(Dataset entries)

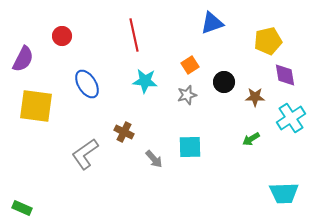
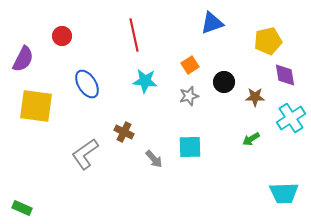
gray star: moved 2 px right, 1 px down
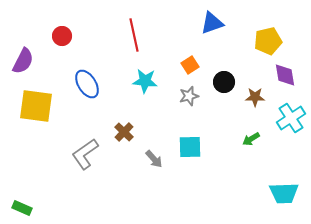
purple semicircle: moved 2 px down
brown cross: rotated 18 degrees clockwise
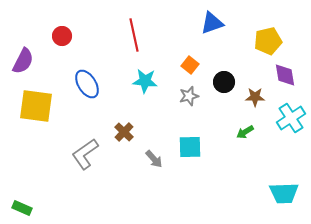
orange square: rotated 18 degrees counterclockwise
green arrow: moved 6 px left, 7 px up
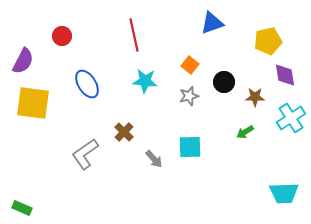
yellow square: moved 3 px left, 3 px up
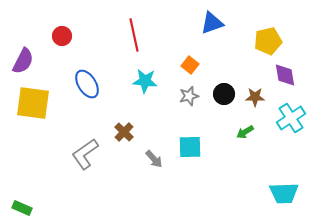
black circle: moved 12 px down
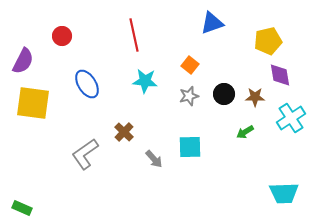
purple diamond: moved 5 px left
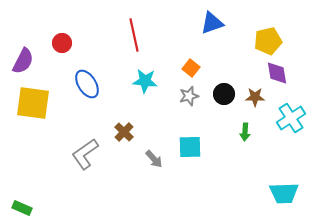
red circle: moved 7 px down
orange square: moved 1 px right, 3 px down
purple diamond: moved 3 px left, 2 px up
green arrow: rotated 54 degrees counterclockwise
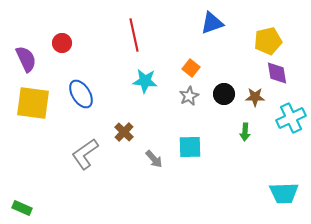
purple semicircle: moved 3 px right, 2 px up; rotated 52 degrees counterclockwise
blue ellipse: moved 6 px left, 10 px down
gray star: rotated 12 degrees counterclockwise
cyan cross: rotated 8 degrees clockwise
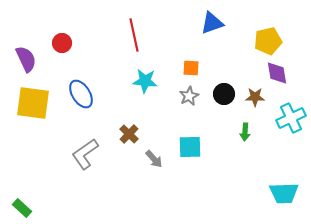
orange square: rotated 36 degrees counterclockwise
brown cross: moved 5 px right, 2 px down
green rectangle: rotated 18 degrees clockwise
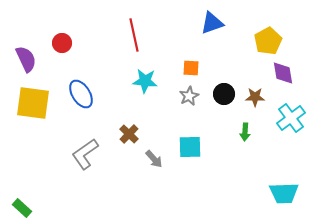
yellow pentagon: rotated 16 degrees counterclockwise
purple diamond: moved 6 px right
cyan cross: rotated 12 degrees counterclockwise
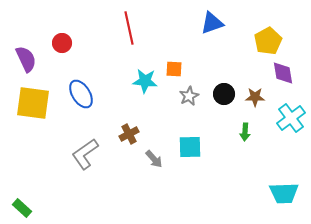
red line: moved 5 px left, 7 px up
orange square: moved 17 px left, 1 px down
brown cross: rotated 18 degrees clockwise
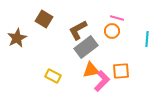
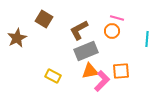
brown L-shape: moved 1 px right
gray rectangle: moved 4 px down; rotated 15 degrees clockwise
orange triangle: moved 1 px left, 1 px down
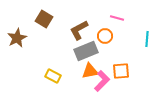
orange circle: moved 7 px left, 5 px down
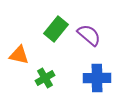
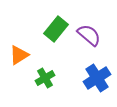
orange triangle: rotated 45 degrees counterclockwise
blue cross: rotated 32 degrees counterclockwise
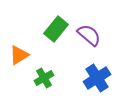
green cross: moved 1 px left
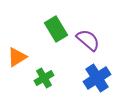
green rectangle: rotated 70 degrees counterclockwise
purple semicircle: moved 1 px left, 5 px down
orange triangle: moved 2 px left, 2 px down
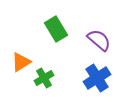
purple semicircle: moved 11 px right
orange triangle: moved 4 px right, 5 px down
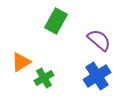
green rectangle: moved 8 px up; rotated 60 degrees clockwise
blue cross: moved 2 px up
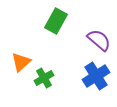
orange triangle: rotated 10 degrees counterclockwise
blue cross: moved 1 px left
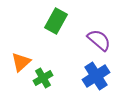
green cross: moved 1 px left
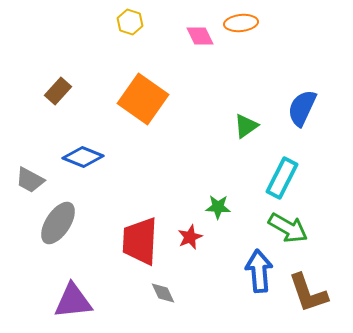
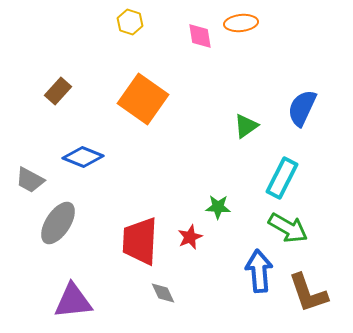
pink diamond: rotated 16 degrees clockwise
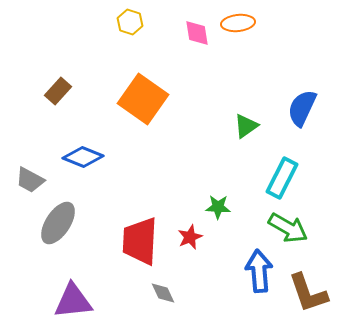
orange ellipse: moved 3 px left
pink diamond: moved 3 px left, 3 px up
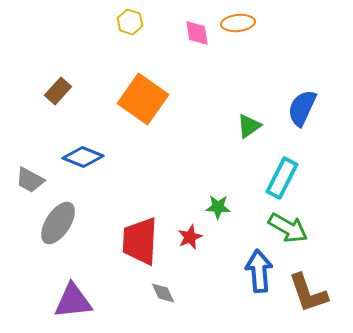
green triangle: moved 3 px right
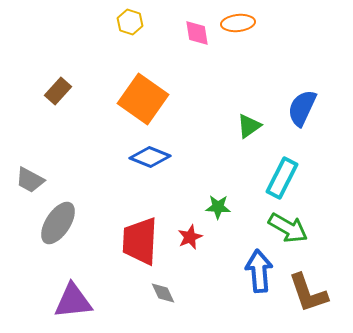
blue diamond: moved 67 px right
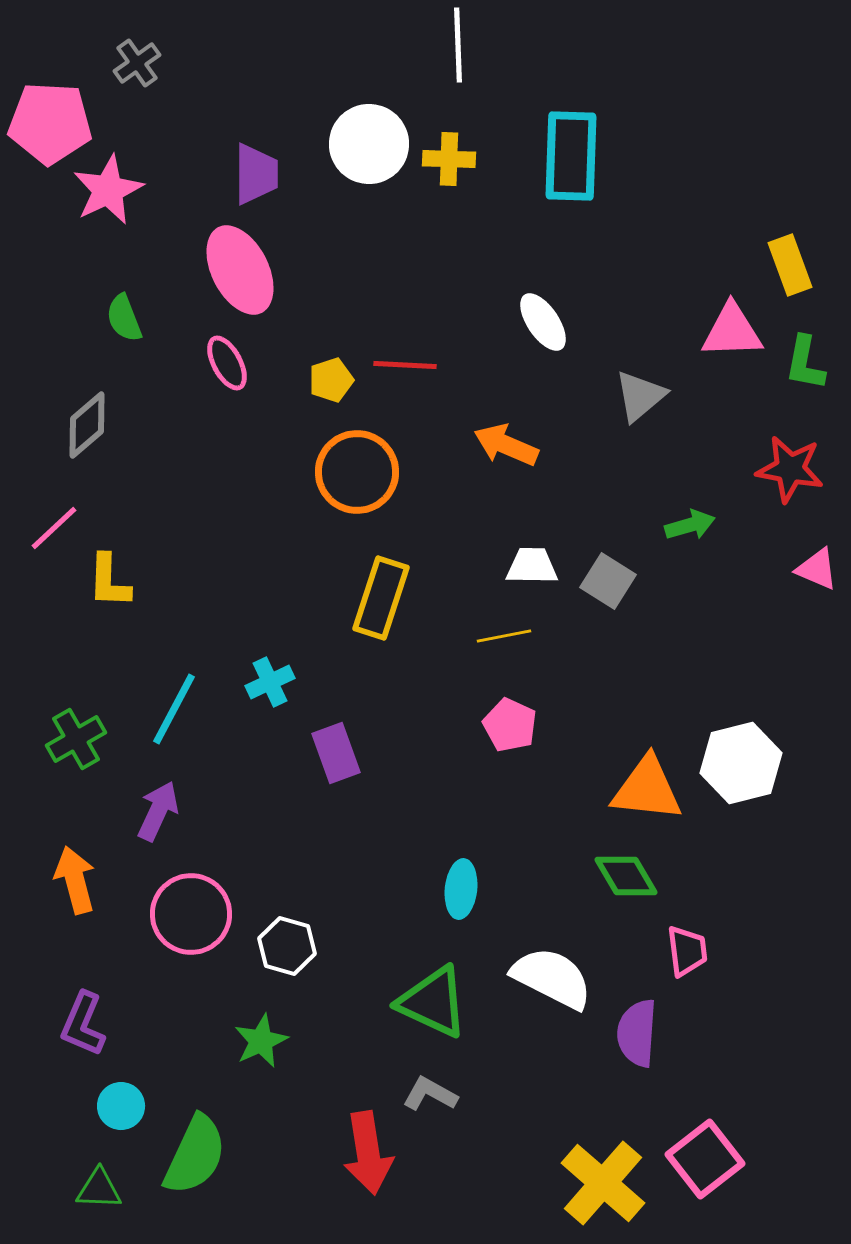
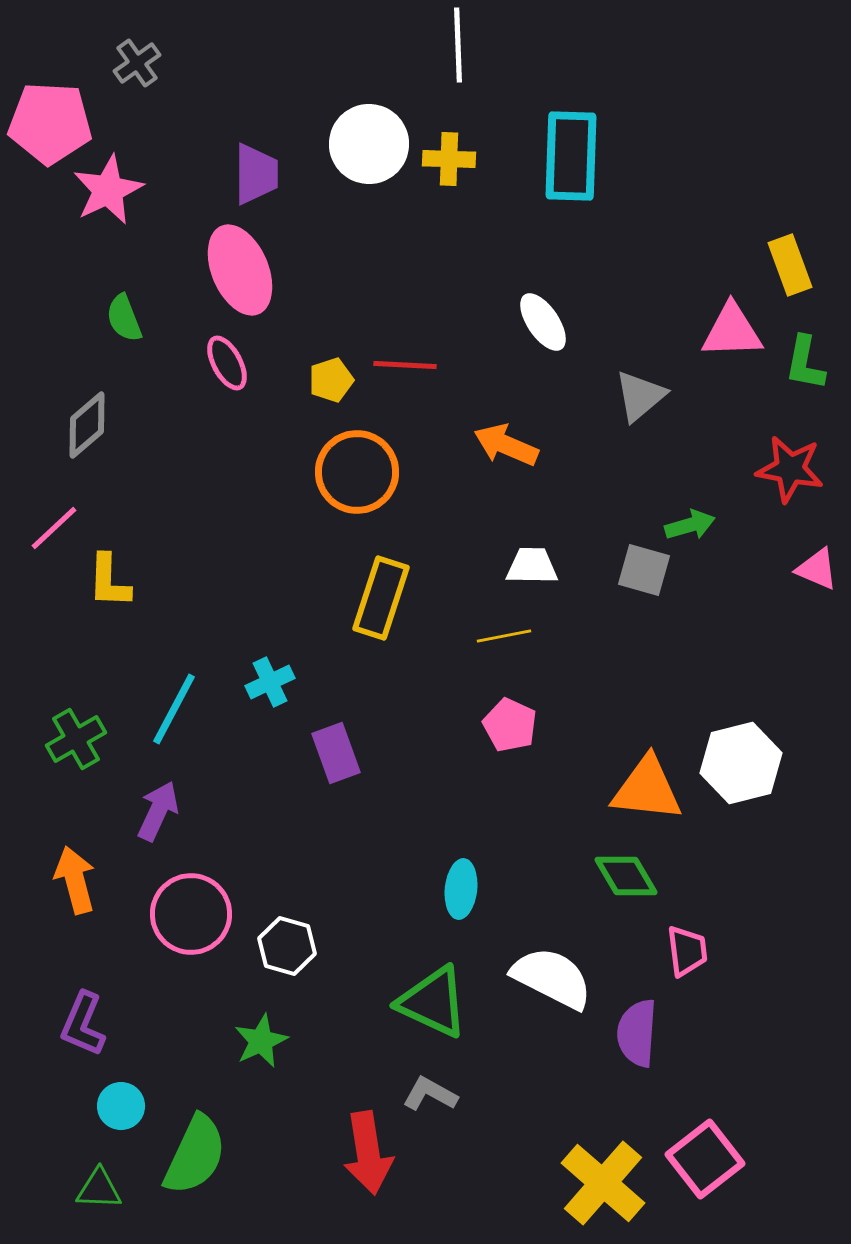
pink ellipse at (240, 270): rotated 4 degrees clockwise
gray square at (608, 581): moved 36 px right, 11 px up; rotated 16 degrees counterclockwise
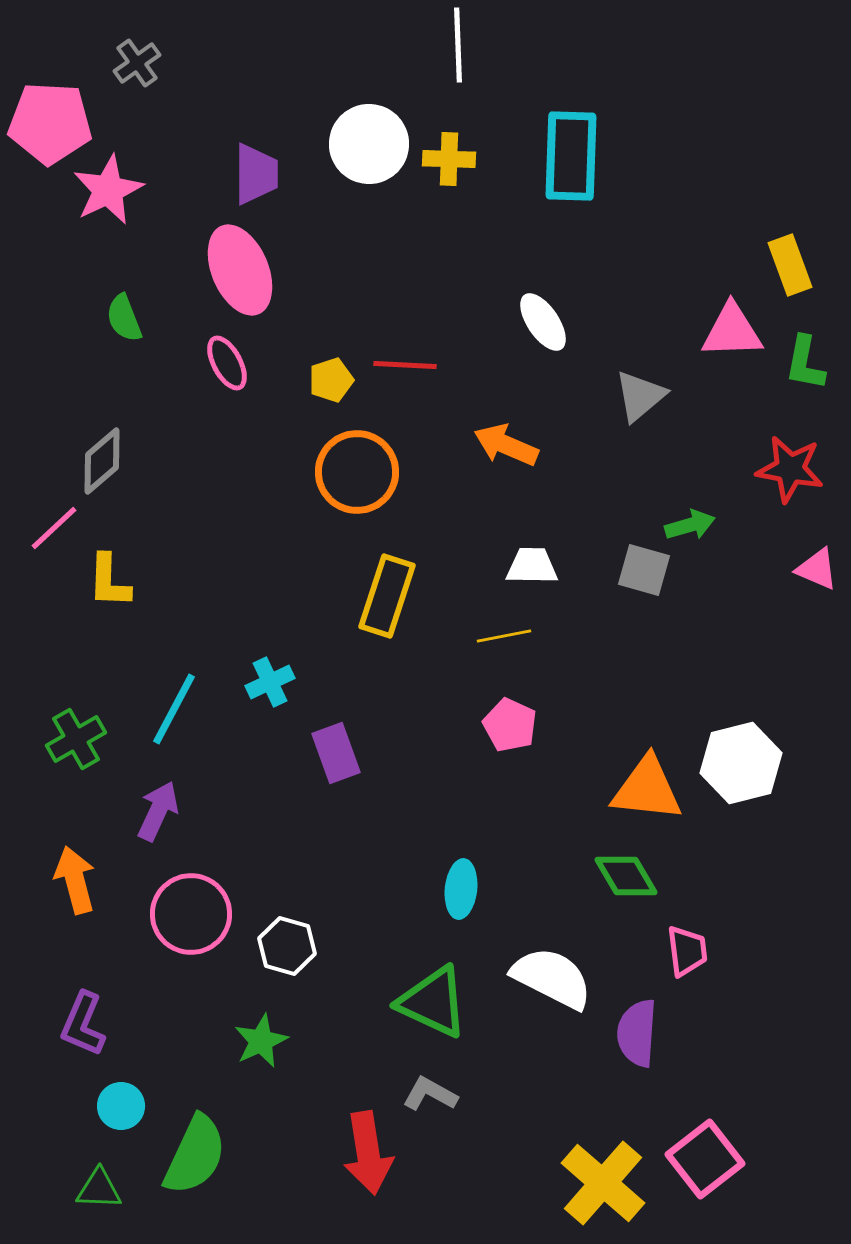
gray diamond at (87, 425): moved 15 px right, 36 px down
yellow rectangle at (381, 598): moved 6 px right, 2 px up
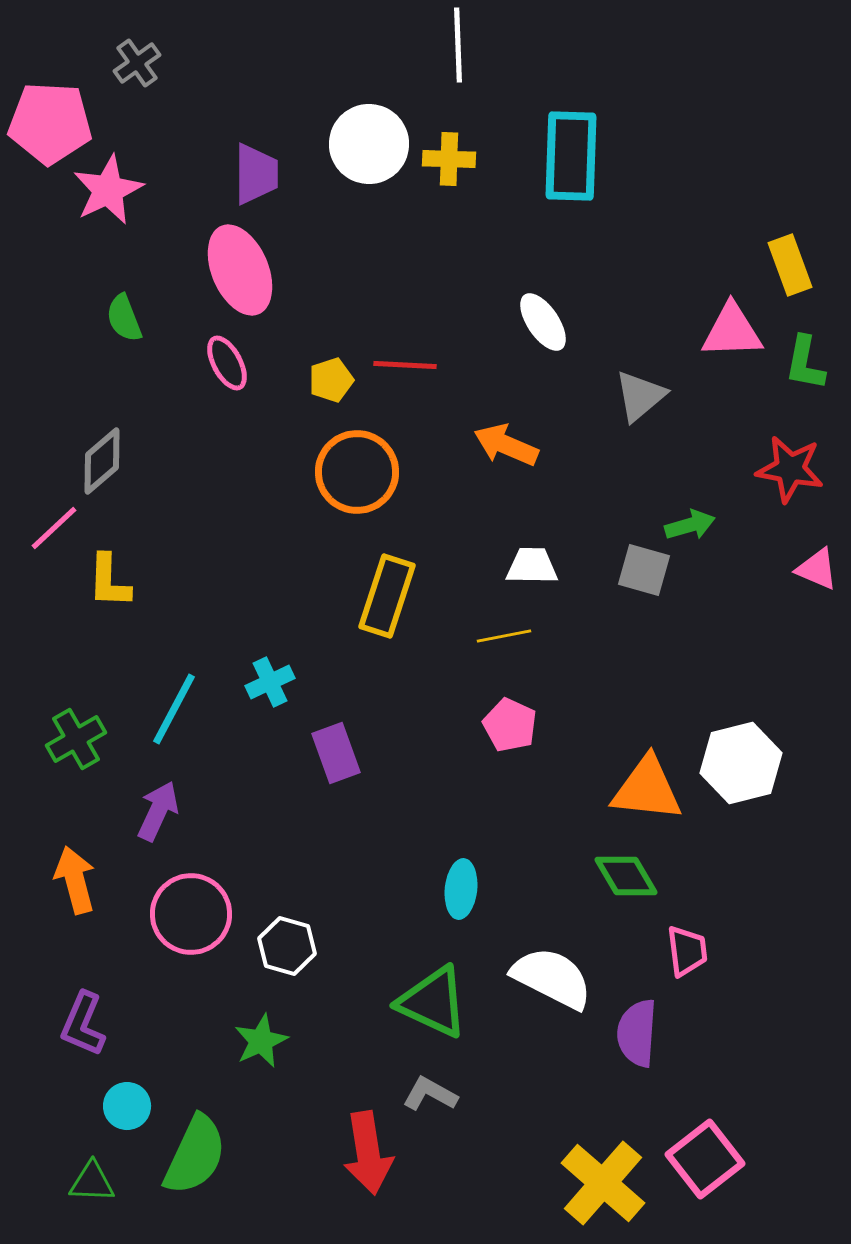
cyan circle at (121, 1106): moved 6 px right
green triangle at (99, 1189): moved 7 px left, 7 px up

## Instructions for the task
Collect every row above that contains the string "cyan", copying each one in full. Treat the match as case-sensitive.

## Solved problem
cyan cross: rotated 8 degrees clockwise
cyan cross: rotated 12 degrees counterclockwise
cyan circle at (121, 1106): moved 6 px right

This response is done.